■ 주어진 정보:
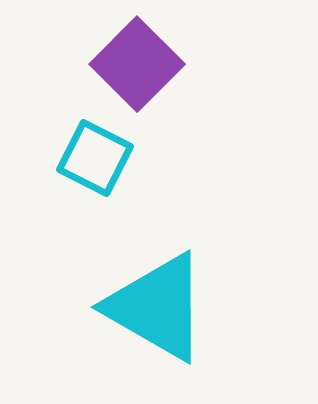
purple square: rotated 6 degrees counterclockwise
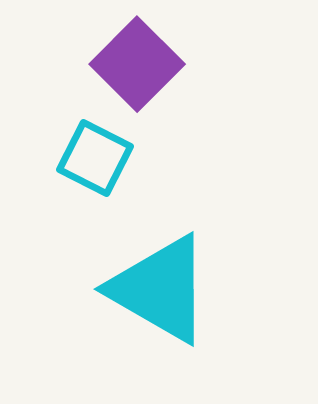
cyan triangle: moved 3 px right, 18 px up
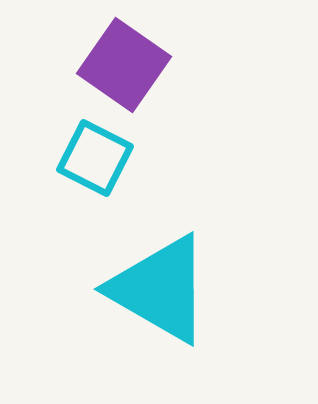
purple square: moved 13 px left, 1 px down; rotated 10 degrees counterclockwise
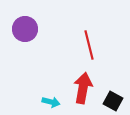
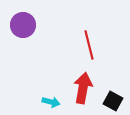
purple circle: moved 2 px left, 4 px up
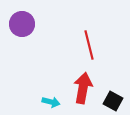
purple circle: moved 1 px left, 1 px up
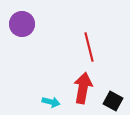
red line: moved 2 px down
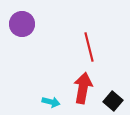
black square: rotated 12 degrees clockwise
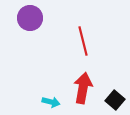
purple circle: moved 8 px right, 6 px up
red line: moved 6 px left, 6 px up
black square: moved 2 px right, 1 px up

■ 할 일:
위 데이터에서 "black square: rotated 12 degrees clockwise"이 들어 있는 줄부터 데이터의 마지막 줄까지를 번호 목록으로 제시하세요. 그림은 답에서 빼고 빈 줄도 넣지 마세요.

■ 답안:
1. black square: rotated 12 degrees clockwise
2. purple circle: moved 8 px right, 6 px up
3. red line: moved 6 px left, 6 px up
4. black square: moved 2 px right, 1 px up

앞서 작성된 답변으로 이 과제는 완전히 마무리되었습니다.